[INFORMATION SHOWN Boundary: Start]
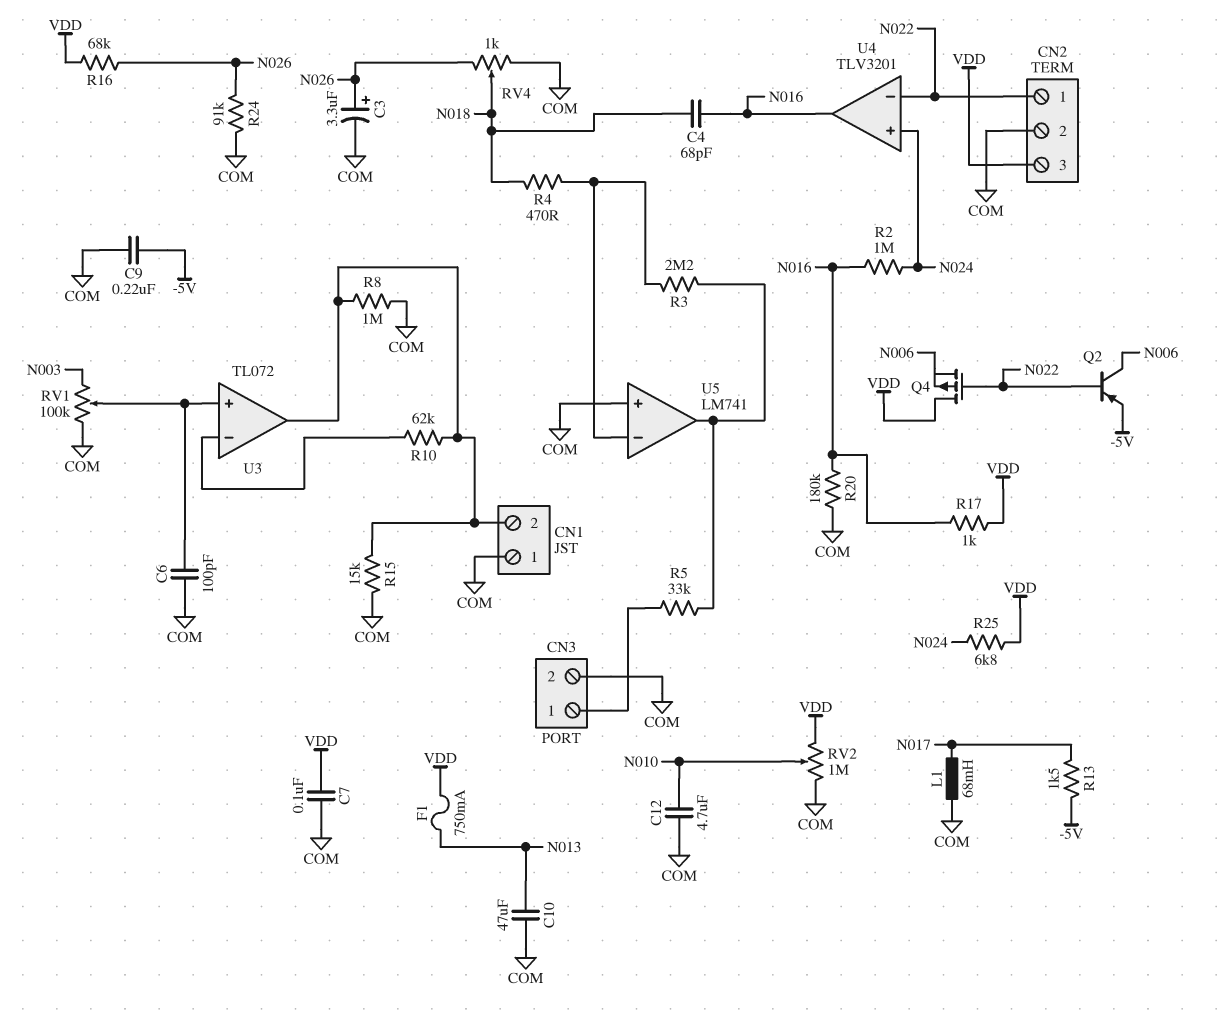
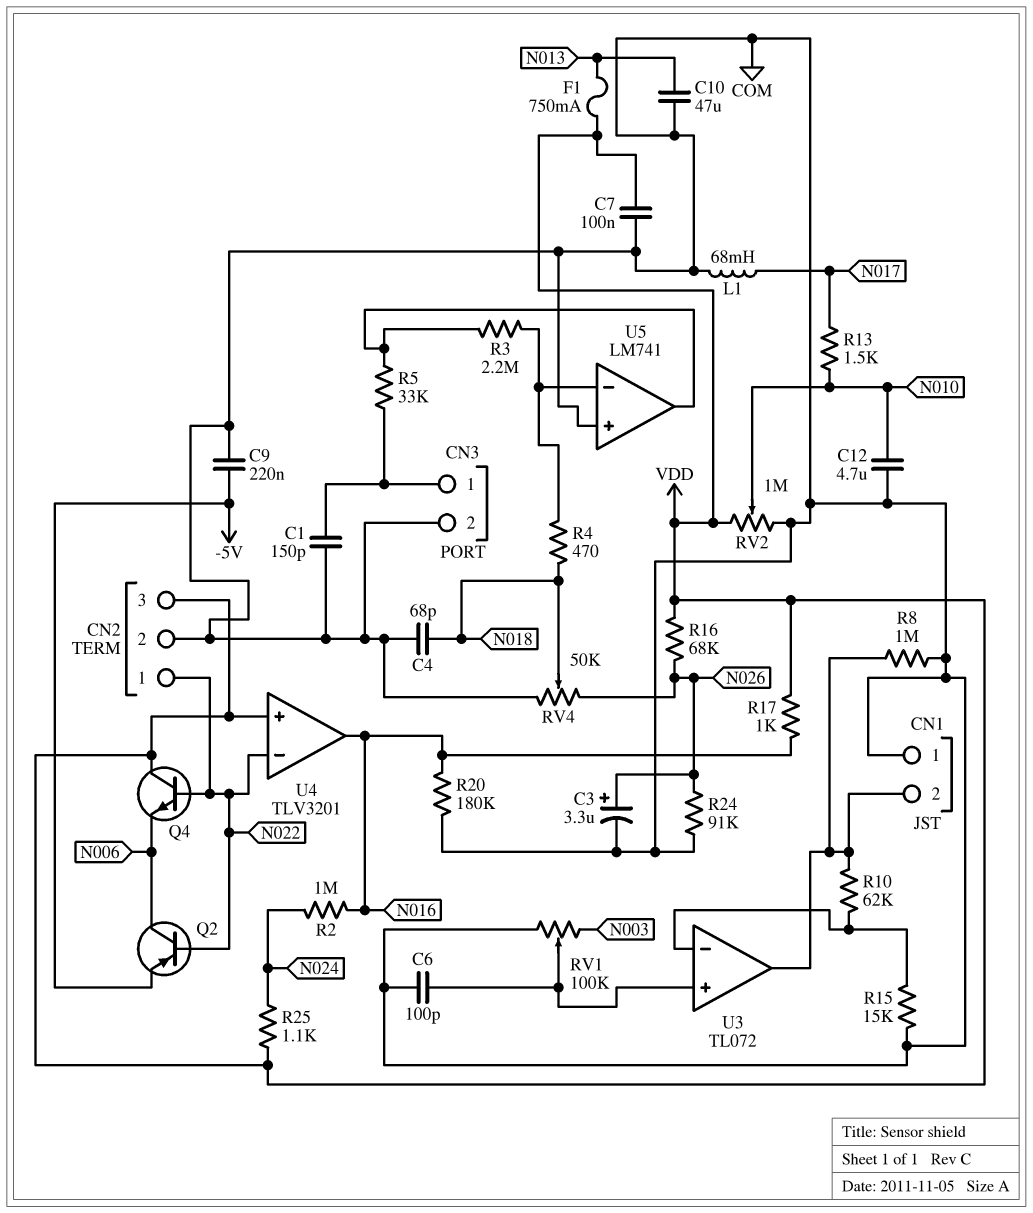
C1: none -> 150pF (CN3/1, COM)
C4: 68pF (N016, N018) -> 68pF (COM, N018)
Q4: PMOS (G N022, D VDD, S N006) -> NPN (B N022, C VDD, E N006)
R13: 1.5k (-5V, N017) -> 1.5k (N010, N017)
R15: 15k (CN1/2, COM) -> 15k (COM, U3/in-)
R25: 6.8k (N024, VDD) -> 1.1k (N024, VDD)
RV4: 1k (COM, N026, wiper N018) -> 50k (COM, N026, wiper N018)
U4 pin in+: N024 -> VDD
[INFORMATION SHOWN Boundary: End]
** TASK STATEMENT **
Reproduce the listing above exactly from the line containing "R13: 1.5k (-5V, N017) -> 1.5k (N010, N017)" through its last line, with both of those lines included.

** RESPONSE **
R13: 1.5k (-5V, N017) -> 1.5k (N010, N017)
R15: 15k (CN1/2, COM) -> 15k (COM, U3/in-)
R25: 6.8k (N024, VDD) -> 1.1k (N024, VDD)
RV4: 1k (COM, N026, wiper N018) -> 50k (COM, N026, wiper N018)
U4 pin in+: N024 -> VDD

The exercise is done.